*** Records for processing Section Begins ***

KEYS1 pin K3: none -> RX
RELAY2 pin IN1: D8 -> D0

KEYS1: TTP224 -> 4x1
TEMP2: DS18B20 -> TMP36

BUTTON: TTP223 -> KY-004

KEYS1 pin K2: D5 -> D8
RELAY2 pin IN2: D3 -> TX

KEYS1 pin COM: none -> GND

*** Records for processing Section Ends ***
*** Records for processing Section Begins ***

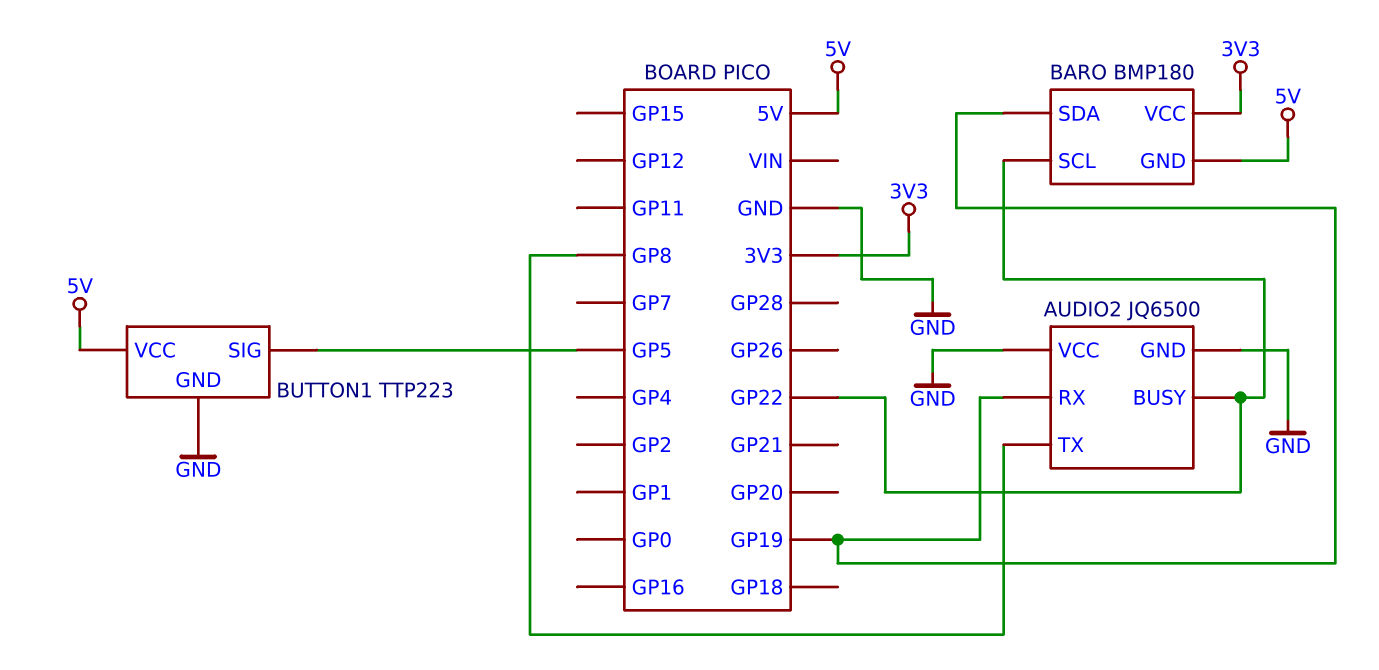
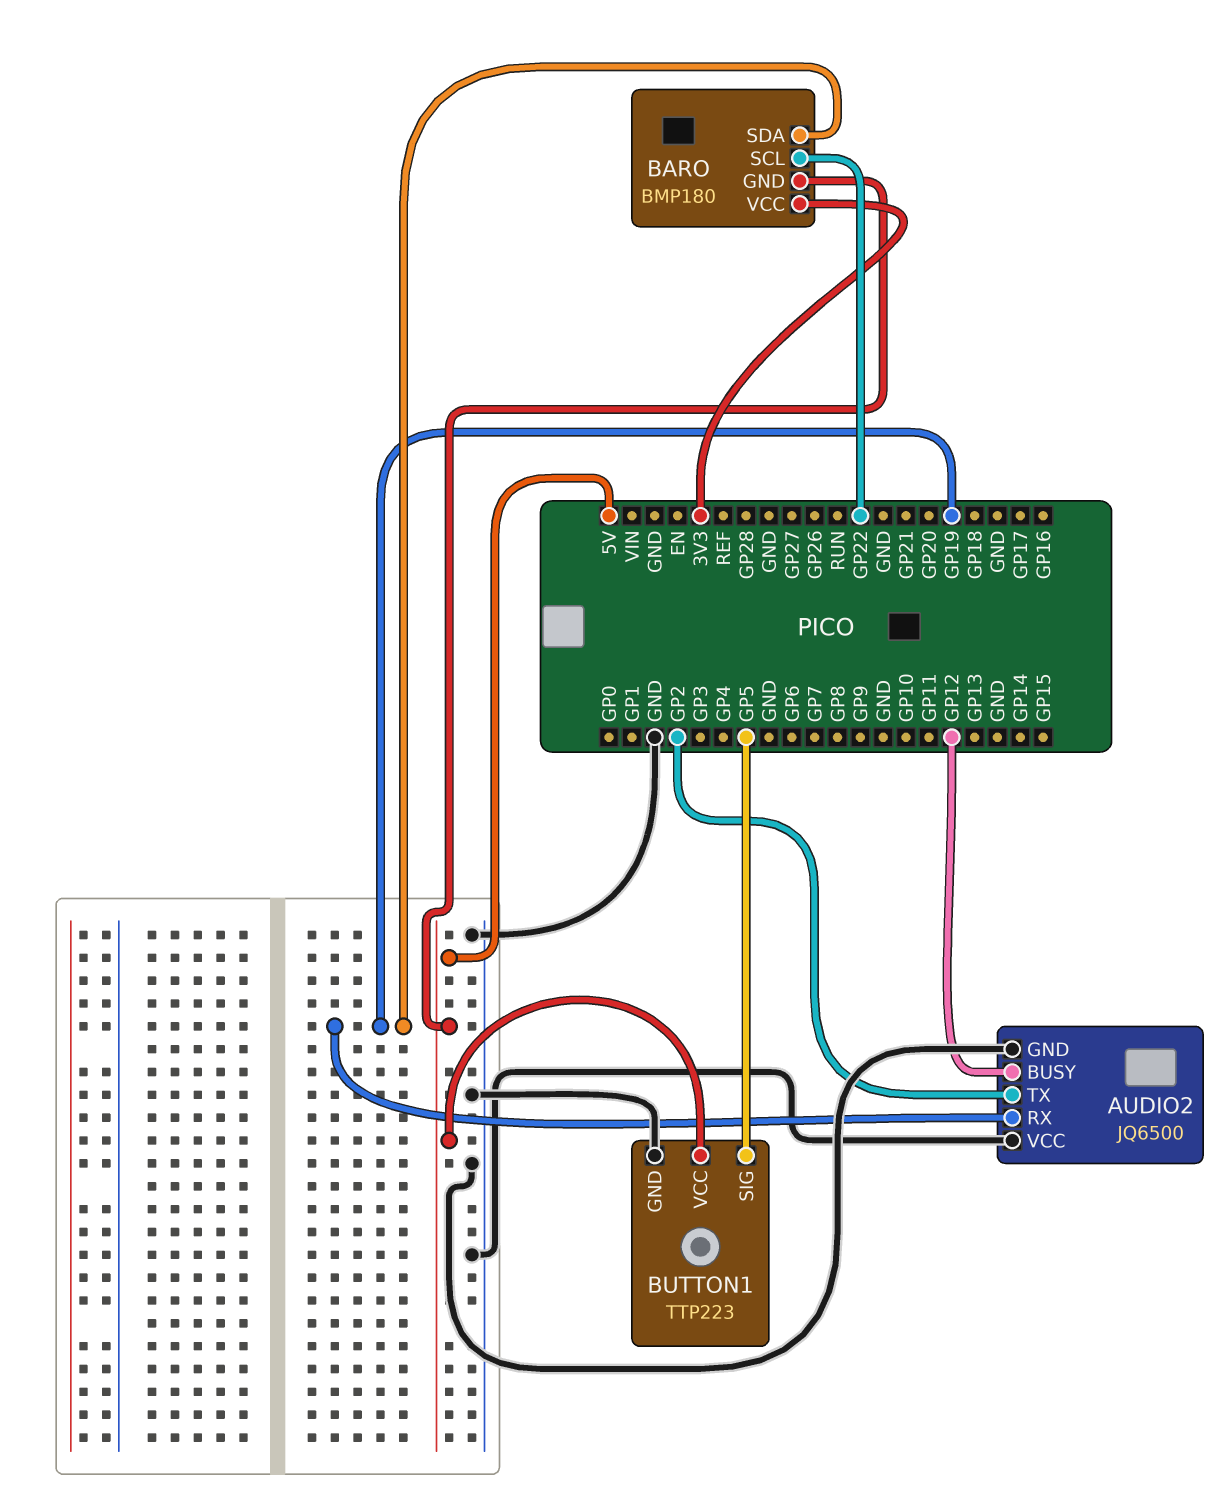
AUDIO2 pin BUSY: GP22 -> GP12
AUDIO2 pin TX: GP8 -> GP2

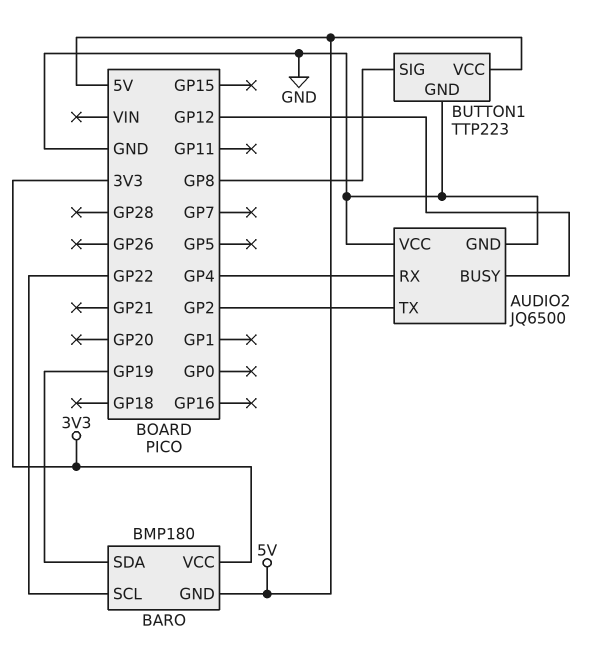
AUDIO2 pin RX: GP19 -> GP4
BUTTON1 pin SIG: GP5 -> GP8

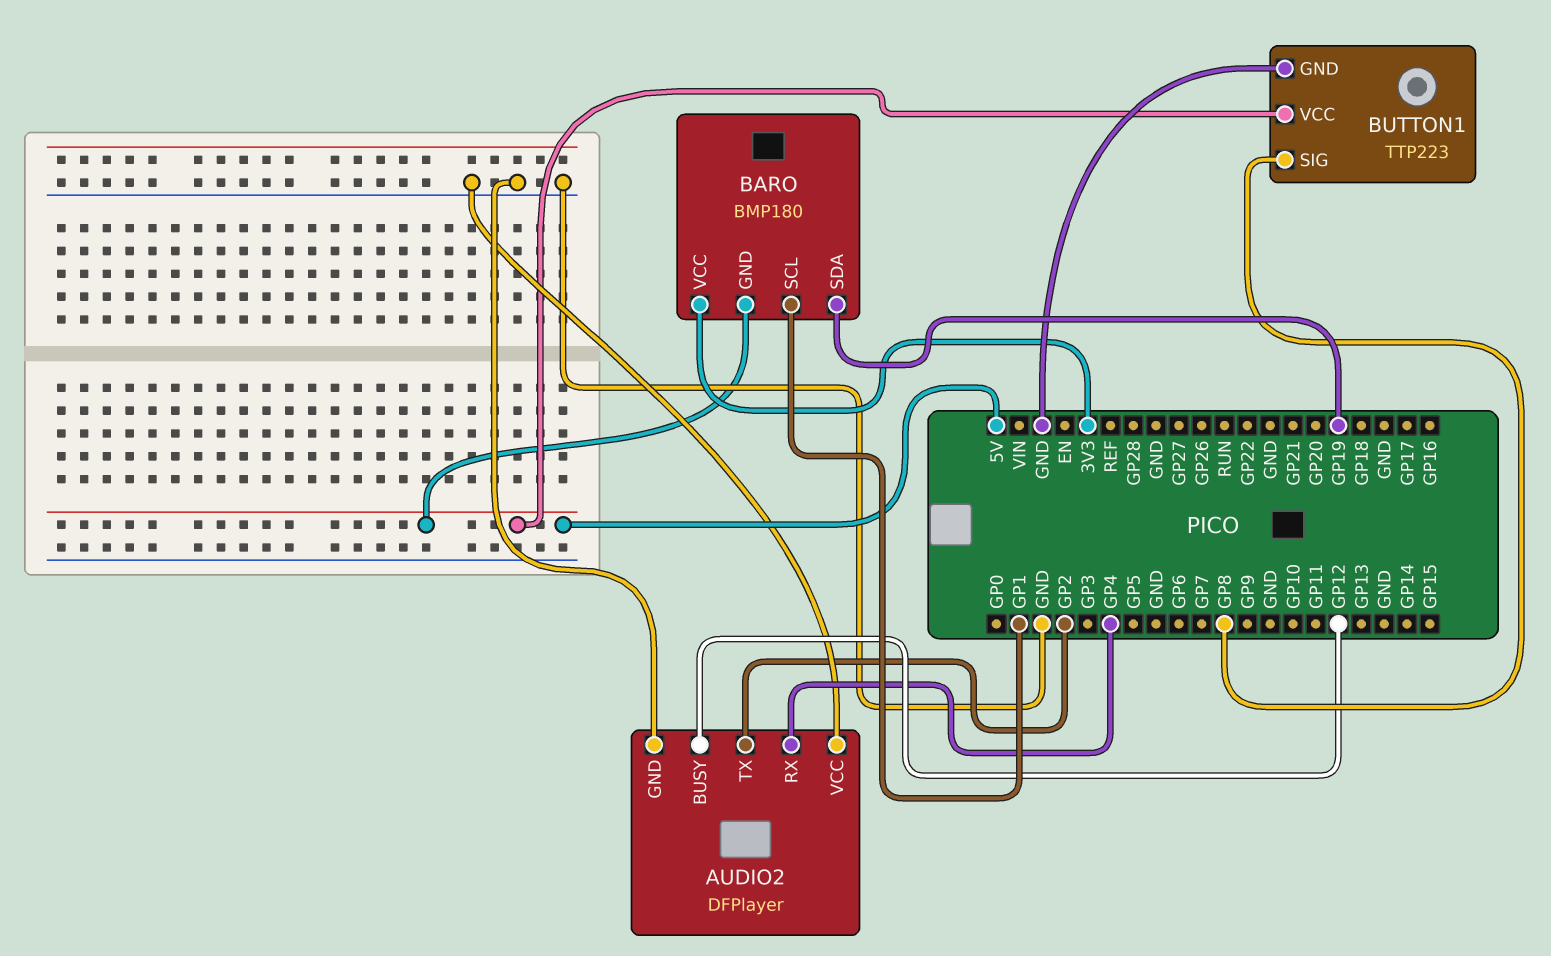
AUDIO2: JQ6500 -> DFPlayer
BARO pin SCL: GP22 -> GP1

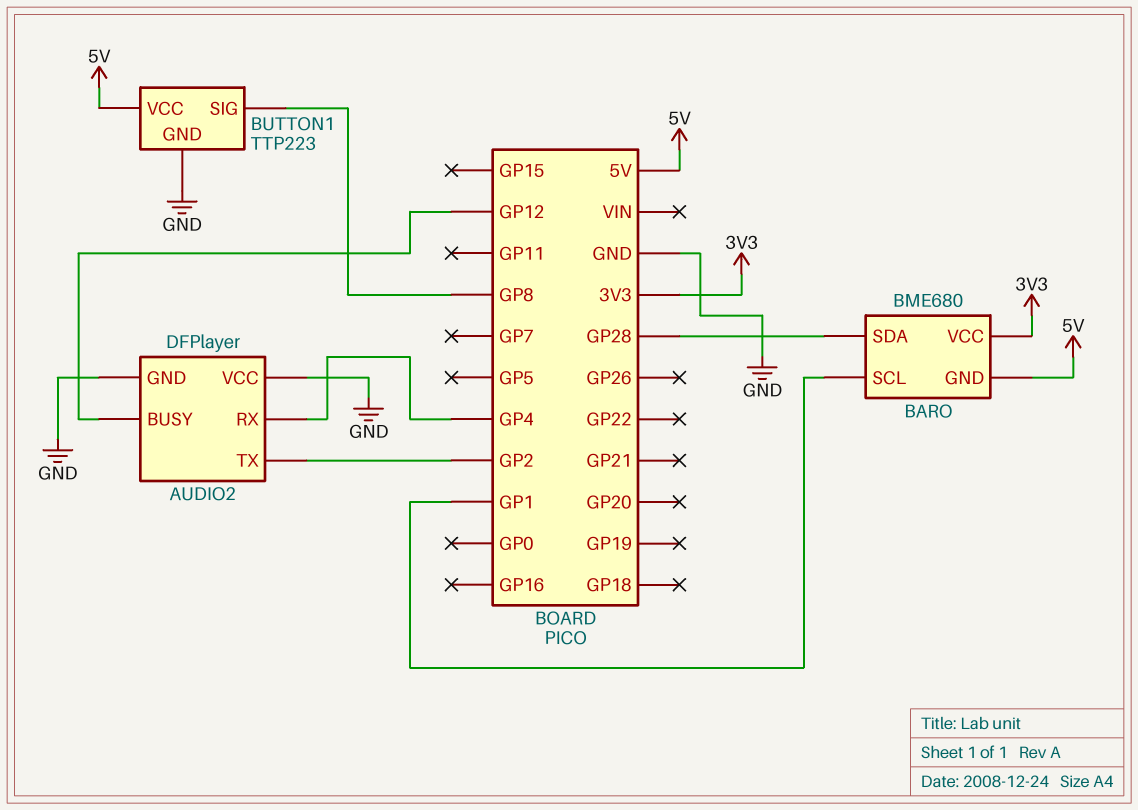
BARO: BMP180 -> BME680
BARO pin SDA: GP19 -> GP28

*** Records for processing Section Ends ***

*Problem*. Take the lines above starting at the one containing "AUDIO2 pin BUSY: GP22 -> GP12" and ending at the one containing "BARO pin SDA: GP19 -> GP28", and print them again exactly, without pictures.

*Your solution*.
AUDIO2 pin BUSY: GP22 -> GP12
AUDIO2 pin TX: GP8 -> GP2

AUDIO2 pin RX: GP19 -> GP4
BUTTON1 pin SIG: GP5 -> GP8

AUDIO2: JQ6500 -> DFPlayer
BARO pin SCL: GP22 -> GP1

BARO: BMP180 -> BME680
BARO pin SDA: GP19 -> GP28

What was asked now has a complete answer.